- [WORK INSTRUCTION]:
In the data below, count how many lines contain "pink" and give that number by itself.

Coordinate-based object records

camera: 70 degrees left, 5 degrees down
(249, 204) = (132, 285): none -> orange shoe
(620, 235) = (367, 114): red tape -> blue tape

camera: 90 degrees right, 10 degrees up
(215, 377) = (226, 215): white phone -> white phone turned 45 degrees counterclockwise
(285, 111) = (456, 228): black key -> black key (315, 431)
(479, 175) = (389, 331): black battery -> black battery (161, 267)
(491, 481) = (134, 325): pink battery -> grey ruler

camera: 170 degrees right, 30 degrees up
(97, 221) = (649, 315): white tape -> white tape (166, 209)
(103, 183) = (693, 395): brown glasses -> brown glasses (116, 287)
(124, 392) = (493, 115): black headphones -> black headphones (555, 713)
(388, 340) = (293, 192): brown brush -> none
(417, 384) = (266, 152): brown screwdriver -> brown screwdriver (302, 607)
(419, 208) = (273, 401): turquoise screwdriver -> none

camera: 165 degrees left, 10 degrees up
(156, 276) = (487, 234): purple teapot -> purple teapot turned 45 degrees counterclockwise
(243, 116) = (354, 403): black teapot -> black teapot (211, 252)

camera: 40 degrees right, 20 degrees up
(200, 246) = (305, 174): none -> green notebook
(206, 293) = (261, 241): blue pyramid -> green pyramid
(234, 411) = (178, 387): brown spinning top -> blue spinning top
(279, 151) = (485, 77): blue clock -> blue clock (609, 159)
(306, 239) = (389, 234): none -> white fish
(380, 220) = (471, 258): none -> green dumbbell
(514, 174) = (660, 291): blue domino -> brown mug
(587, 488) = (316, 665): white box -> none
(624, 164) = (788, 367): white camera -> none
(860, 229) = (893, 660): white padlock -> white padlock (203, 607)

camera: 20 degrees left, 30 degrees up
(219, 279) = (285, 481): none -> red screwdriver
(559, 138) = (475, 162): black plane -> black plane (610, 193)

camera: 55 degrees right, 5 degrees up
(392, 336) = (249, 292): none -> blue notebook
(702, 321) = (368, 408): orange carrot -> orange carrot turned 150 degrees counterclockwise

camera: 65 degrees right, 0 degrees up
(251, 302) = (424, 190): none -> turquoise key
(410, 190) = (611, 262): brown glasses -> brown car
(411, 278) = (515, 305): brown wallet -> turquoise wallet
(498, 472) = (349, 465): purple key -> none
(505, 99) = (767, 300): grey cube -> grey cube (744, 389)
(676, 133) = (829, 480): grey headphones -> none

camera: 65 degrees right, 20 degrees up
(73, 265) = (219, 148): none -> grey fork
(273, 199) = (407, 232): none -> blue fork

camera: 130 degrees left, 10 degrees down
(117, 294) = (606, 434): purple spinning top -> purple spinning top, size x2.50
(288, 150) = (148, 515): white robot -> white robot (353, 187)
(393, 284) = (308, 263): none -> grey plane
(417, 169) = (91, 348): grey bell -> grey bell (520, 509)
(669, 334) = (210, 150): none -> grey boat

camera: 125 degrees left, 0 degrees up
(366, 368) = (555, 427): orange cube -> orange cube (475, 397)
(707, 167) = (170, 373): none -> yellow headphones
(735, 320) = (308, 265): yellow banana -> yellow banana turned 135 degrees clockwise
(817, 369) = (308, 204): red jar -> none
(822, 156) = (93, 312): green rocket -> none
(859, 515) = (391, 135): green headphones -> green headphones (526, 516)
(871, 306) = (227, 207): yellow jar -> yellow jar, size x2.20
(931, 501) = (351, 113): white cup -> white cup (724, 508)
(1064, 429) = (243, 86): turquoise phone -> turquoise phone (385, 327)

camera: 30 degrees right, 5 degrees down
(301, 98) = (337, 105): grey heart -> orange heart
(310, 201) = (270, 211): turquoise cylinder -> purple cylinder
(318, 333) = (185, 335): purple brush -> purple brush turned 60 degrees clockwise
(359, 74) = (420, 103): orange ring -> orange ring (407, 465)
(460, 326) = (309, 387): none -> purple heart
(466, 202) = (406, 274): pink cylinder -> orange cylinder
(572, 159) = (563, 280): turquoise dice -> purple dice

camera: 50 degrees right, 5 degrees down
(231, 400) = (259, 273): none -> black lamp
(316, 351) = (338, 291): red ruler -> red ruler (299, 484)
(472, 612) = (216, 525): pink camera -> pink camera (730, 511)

- [ANSWER BELOW]:
3